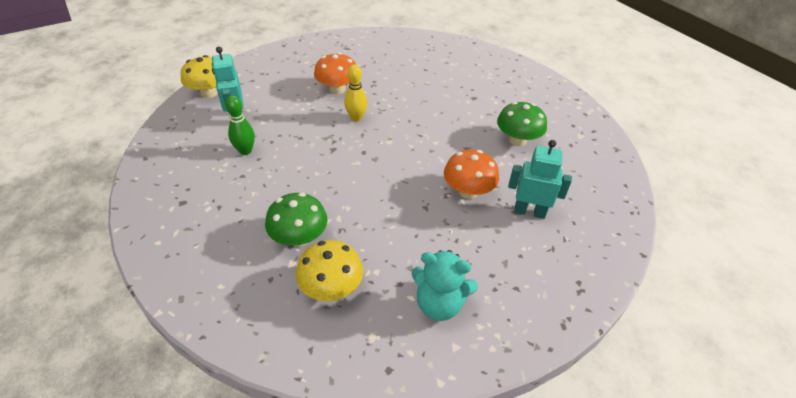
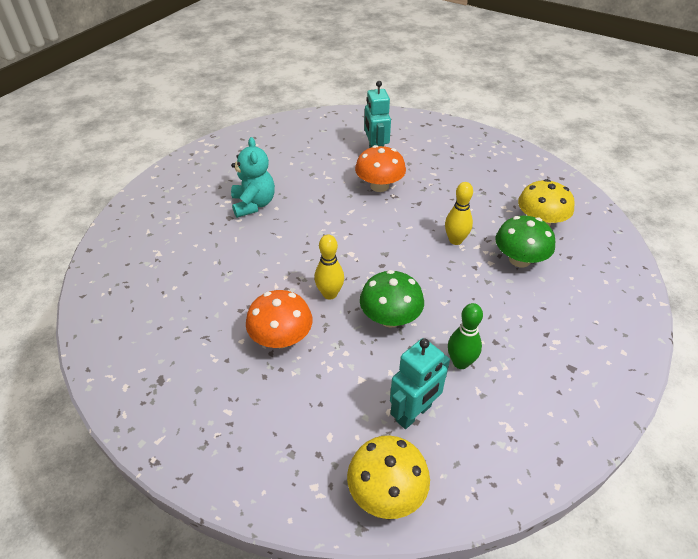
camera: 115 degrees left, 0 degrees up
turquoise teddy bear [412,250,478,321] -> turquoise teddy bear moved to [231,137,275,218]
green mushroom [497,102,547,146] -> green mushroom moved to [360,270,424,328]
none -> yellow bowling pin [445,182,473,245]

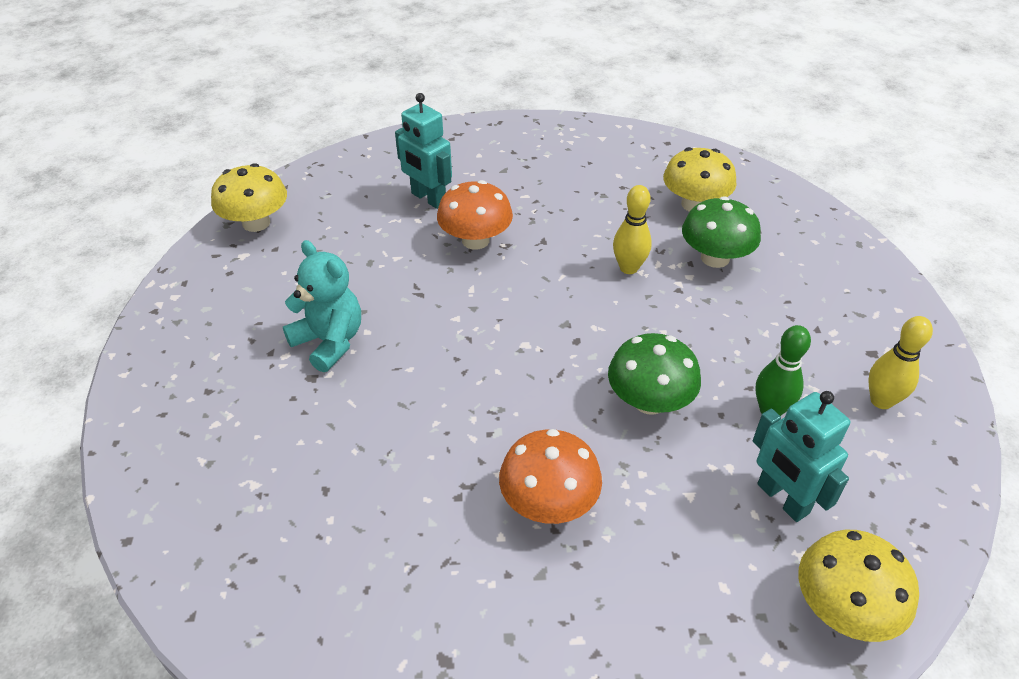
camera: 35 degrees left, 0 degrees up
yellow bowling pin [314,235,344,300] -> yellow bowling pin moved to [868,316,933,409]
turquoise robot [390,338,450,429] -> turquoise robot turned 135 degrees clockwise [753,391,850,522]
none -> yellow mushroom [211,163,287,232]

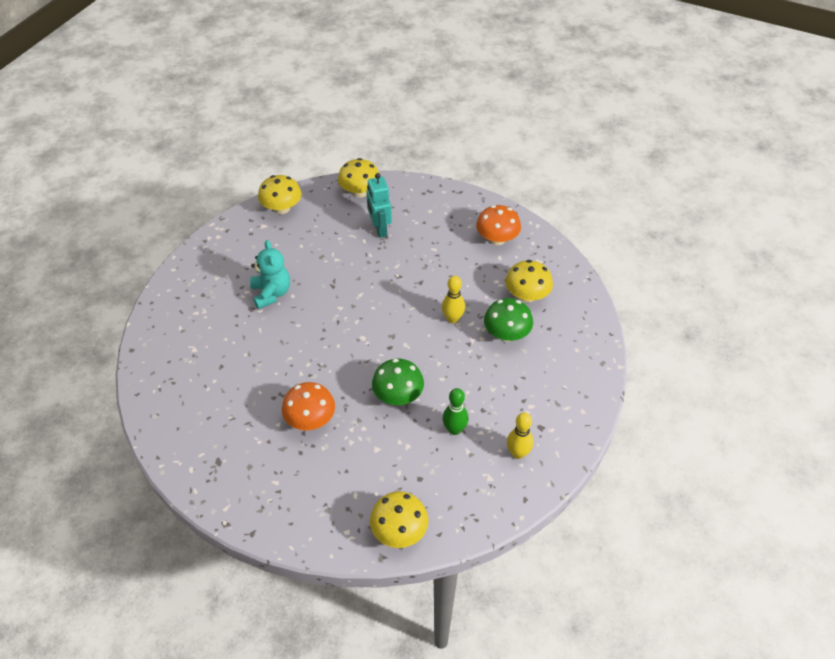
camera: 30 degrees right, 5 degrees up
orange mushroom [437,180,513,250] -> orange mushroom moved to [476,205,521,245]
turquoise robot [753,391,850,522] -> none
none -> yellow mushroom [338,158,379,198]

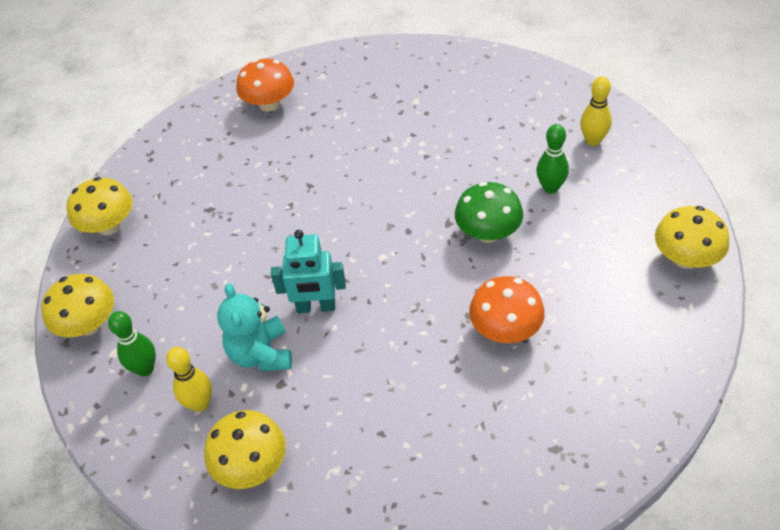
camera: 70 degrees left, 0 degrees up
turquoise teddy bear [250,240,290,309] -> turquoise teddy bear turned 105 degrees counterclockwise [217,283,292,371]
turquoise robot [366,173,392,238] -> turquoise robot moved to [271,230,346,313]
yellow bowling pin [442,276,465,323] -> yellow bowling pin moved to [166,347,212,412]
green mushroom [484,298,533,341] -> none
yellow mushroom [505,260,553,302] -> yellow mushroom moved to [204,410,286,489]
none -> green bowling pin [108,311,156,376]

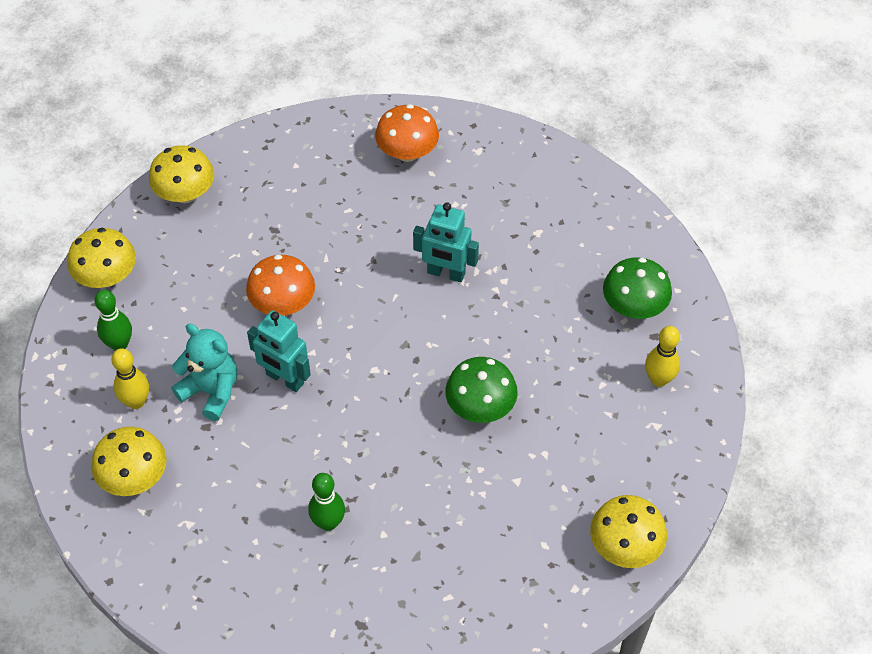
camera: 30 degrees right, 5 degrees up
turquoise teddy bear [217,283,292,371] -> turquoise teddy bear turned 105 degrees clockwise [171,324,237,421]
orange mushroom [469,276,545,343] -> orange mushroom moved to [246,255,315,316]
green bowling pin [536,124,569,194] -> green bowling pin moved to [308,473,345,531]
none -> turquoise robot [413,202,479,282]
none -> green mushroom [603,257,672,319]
==
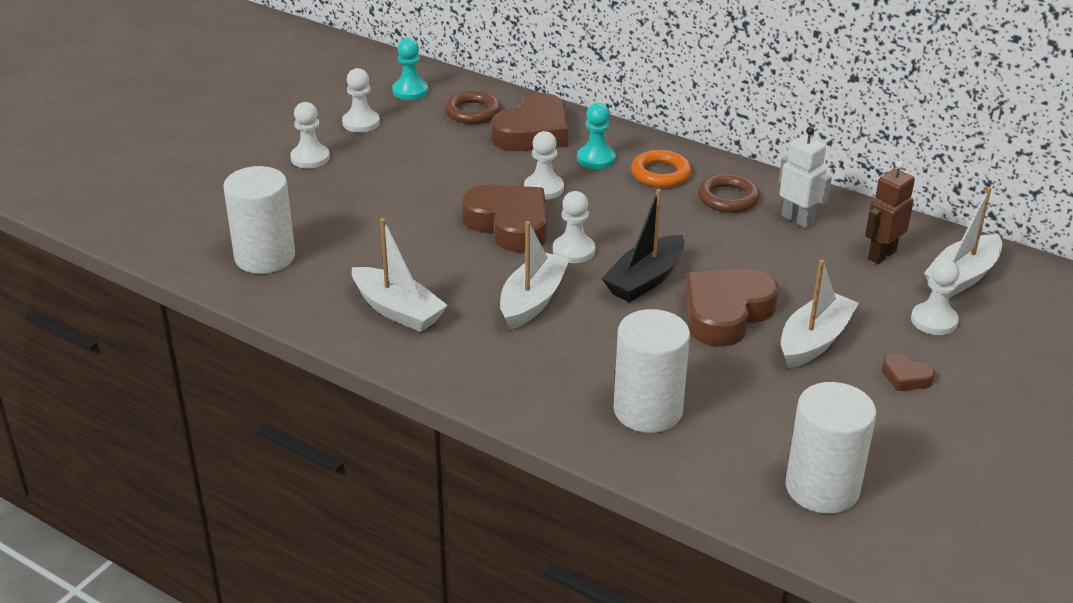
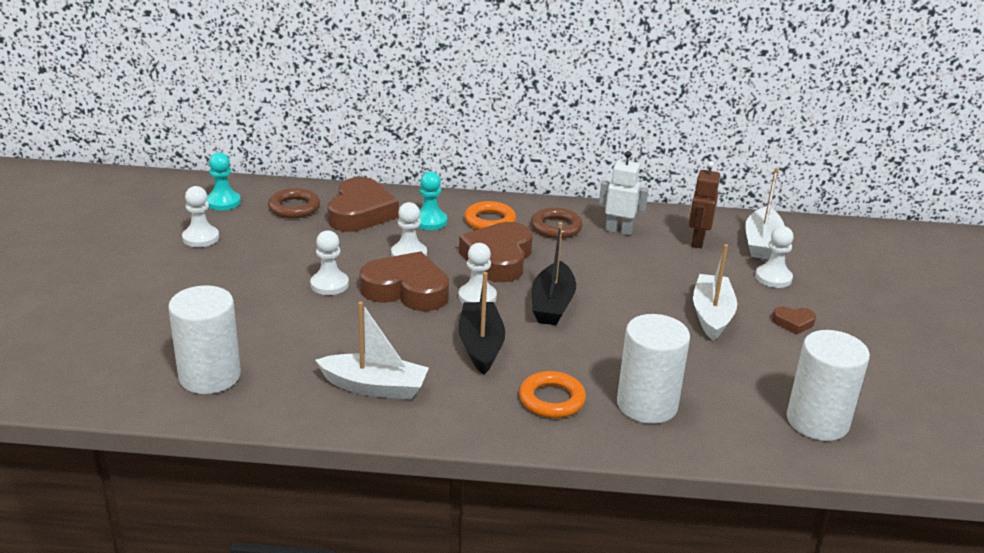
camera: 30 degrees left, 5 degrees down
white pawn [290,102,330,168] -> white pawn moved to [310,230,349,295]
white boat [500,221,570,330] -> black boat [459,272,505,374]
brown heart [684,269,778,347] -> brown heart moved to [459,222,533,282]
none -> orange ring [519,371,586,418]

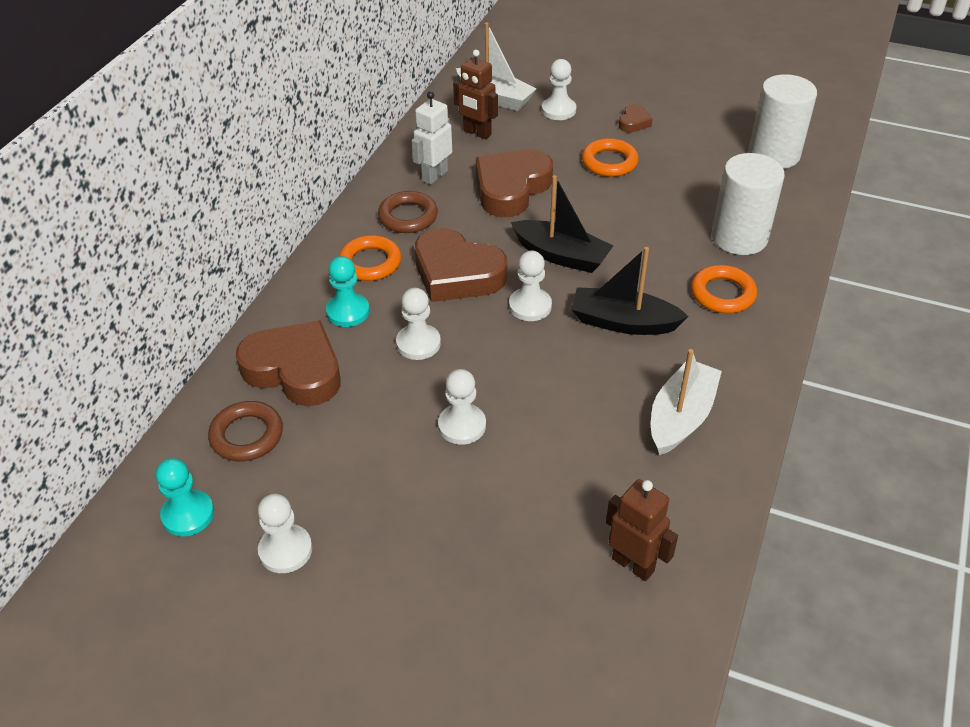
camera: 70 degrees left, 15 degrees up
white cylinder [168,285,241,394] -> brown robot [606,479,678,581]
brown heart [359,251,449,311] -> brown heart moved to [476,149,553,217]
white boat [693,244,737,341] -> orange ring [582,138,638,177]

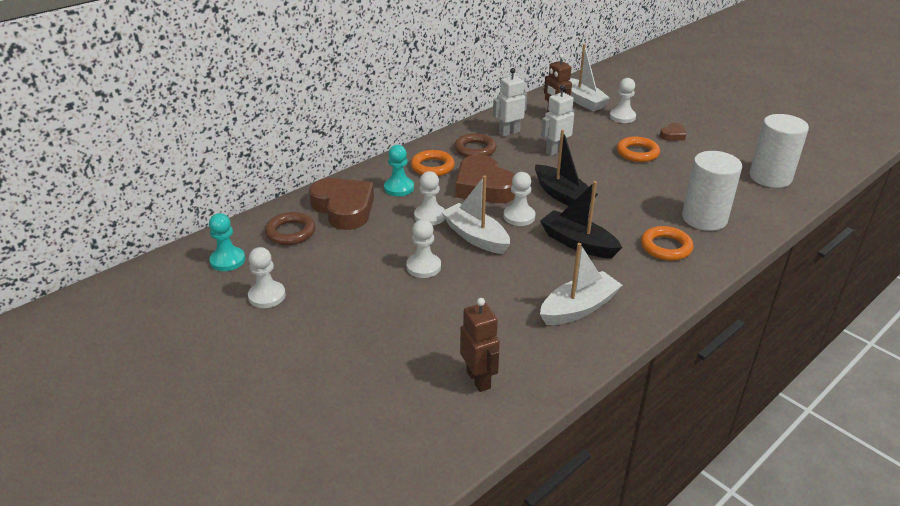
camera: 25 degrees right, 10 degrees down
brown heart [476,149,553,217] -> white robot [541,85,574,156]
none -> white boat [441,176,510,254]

**WHAT YOU SHOULD DO**
Working from the records above, set down word for word everything from the line containing "camera: 115 degrees left, 0 degrees up" down to the line containing "none -> green mushroom [603,257,672,319]", ends included, minus the pictures.

**TASK SOLUTION**
camera: 115 degrees left, 0 degrees up
turquoise teddy bear [412,250,478,321] -> turquoise teddy bear moved to [231,137,275,218]
green mushroom [497,102,547,146] -> green mushroom moved to [360,270,424,328]
none -> yellow bowling pin [445,182,473,245]

camera: 35 degrees left, 0 degrees up
yellow bowling pin [314,235,344,300] -> yellow bowling pin moved to [868,316,933,409]
turquoise robot [390,338,450,429] -> turquoise robot turned 135 degrees clockwise [753,391,850,522]
none -> yellow mushroom [211,163,287,232]

camera: 30 degrees right, 5 degrees up
orange mushroom [437,180,513,250] -> orange mushroom moved to [476,205,521,245]
turquoise robot [753,391,850,522] -> none
none -> yellow mushroom [338,158,379,198]

camera: 70 degrees left, 0 degrees up
turquoise teddy bear [250,240,290,309] -> turquoise teddy bear turned 105 degrees counterclockwise [217,283,292,371]
turquoise robot [366,173,392,238] -> turquoise robot moved to [271,230,346,313]
yellow bowling pin [442,276,465,323] -> yellow bowling pin moved to [166,347,212,412]
green mushroom [484,298,533,341] -> none
yellow mushroom [505,260,553,302] -> yellow mushroom moved to [204,410,286,489]
none -> green bowling pin [108,311,156,376]

camera: 30 degrees right, 5 degrees up
turquoise teddy bear [217,283,292,371] -> turquoise teddy bear turned 105 degrees clockwise [171,324,237,421]
orange mushroom [469,276,545,343] -> orange mushroom moved to [246,255,315,316]
green bowling pin [536,124,569,194] -> green bowling pin moved to [308,473,345,531]
none -> turquoise robot [413,202,479,282]
none -> green mushroom [603,257,672,319]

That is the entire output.